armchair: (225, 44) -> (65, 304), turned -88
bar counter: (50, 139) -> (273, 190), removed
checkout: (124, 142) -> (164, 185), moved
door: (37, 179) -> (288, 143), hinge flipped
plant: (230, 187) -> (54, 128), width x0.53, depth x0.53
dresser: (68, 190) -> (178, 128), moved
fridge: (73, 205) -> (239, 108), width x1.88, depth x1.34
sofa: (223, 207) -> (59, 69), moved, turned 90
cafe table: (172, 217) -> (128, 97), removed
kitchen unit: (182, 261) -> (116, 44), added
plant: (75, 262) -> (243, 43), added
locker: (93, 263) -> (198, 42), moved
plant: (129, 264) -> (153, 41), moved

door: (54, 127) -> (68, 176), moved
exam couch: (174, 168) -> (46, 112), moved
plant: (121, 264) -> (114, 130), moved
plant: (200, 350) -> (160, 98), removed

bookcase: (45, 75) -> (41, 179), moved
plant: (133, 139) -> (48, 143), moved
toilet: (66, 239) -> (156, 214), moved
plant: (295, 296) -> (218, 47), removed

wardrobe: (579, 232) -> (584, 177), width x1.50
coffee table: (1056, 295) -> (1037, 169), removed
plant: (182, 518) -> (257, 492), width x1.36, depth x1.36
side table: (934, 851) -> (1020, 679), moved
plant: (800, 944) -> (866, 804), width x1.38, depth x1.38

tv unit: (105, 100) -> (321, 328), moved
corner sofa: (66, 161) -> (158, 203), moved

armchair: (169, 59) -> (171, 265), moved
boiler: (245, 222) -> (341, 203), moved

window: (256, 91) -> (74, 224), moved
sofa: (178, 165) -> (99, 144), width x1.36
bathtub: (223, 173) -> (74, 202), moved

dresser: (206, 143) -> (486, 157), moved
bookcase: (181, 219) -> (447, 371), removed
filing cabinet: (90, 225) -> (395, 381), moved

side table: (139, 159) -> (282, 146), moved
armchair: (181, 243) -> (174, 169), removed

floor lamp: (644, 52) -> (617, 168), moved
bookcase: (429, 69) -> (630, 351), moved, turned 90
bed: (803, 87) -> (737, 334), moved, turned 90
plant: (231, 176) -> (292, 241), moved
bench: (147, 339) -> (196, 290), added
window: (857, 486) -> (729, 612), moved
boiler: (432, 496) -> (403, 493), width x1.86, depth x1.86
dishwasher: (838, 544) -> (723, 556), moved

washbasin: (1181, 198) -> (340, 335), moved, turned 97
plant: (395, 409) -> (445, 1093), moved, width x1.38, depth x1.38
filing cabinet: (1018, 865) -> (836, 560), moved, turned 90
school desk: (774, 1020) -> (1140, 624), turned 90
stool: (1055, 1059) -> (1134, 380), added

What is expected>
Could you output every entry above exactly as it stands?

Response box>
armchair: (225, 44) -> (65, 304), turned -88
bar counter: (50, 139) -> (273, 190), removed
checkout: (124, 142) -> (164, 185), moved
door: (37, 179) -> (288, 143), hinge flipped
plant: (230, 187) -> (54, 128), width x0.53, depth x0.53
dresser: (68, 190) -> (178, 128), moved
fridge: (73, 205) -> (239, 108), width x1.88, depth x1.34
sofa: (223, 207) -> (59, 69), moved, turned 90
cafe table: (172, 217) -> (128, 97), removed
kitchen unit: (182, 261) -> (116, 44), added
plant: (75, 262) -> (243, 43), added
locker: (93, 263) -> (198, 42), moved
plant: (129, 264) -> (153, 41), moved

door: (54, 127) -> (68, 176), moved
exam couch: (174, 168) -> (46, 112), moved
plant: (121, 264) -> (114, 130), moved
plant: (200, 350) -> (160, 98), removed

bookcase: (45, 75) -> (41, 179), moved
plant: (133, 139) -> (48, 143), moved
toilet: (66, 239) -> (156, 214), moved
plant: (295, 296) -> (218, 47), removed

wardrobe: (579, 232) -> (584, 177), width x1.50
coffee table: (1056, 295) -> (1037, 169), removed
plant: (182, 518) -> (257, 492), width x1.36, depth x1.36
side table: (934, 851) -> (1020, 679), moved
plant: (800, 944) -> (866, 804), width x1.38, depth x1.38

tv unit: (105, 100) -> (321, 328), moved
corner sofa: (66, 161) -> (158, 203), moved

armchair: (169, 59) -> (171, 265), moved
boiler: (245, 222) -> (341, 203), moved

window: (256, 91) -> (74, 224), moved
sofa: (178, 165) -> (99, 144), width x1.36
bathtub: (223, 173) -> (74, 202), moved

dresser: (206, 143) -> (486, 157), moved
bookcase: (181, 219) -> (447, 371), removed
filing cabinet: (90, 225) -> (395, 381), moved

side table: (139, 159) -> (282, 146), moved
armchair: (181, 243) -> (174, 169), removed

floor lamp: (644, 52) -> (617, 168), moved
bookcase: (429, 69) -> (630, 351), moved, turned 90
bed: (803, 87) -> (737, 334), moved, turned 90
plant: (231, 176) -> (292, 241), moved
bench: (147, 339) -> (196, 290), added
window: (857, 486) -> (729, 612), moved
boiler: (432, 496) -> (403, 493), width x1.86, depth x1.86
dishwasher: (838, 544) -> (723, 556), moved

washbasin: (1181, 198) -> (340, 335), moved, turned 97
plant: (395, 409) -> (445, 1093), moved, width x1.38, depth x1.38
filing cabinet: (1018, 865) -> (836, 560), moved, turned 90
school desk: (774, 1020) -> (1140, 624), turned 90
stool: (1055, 1059) -> (1134, 380), added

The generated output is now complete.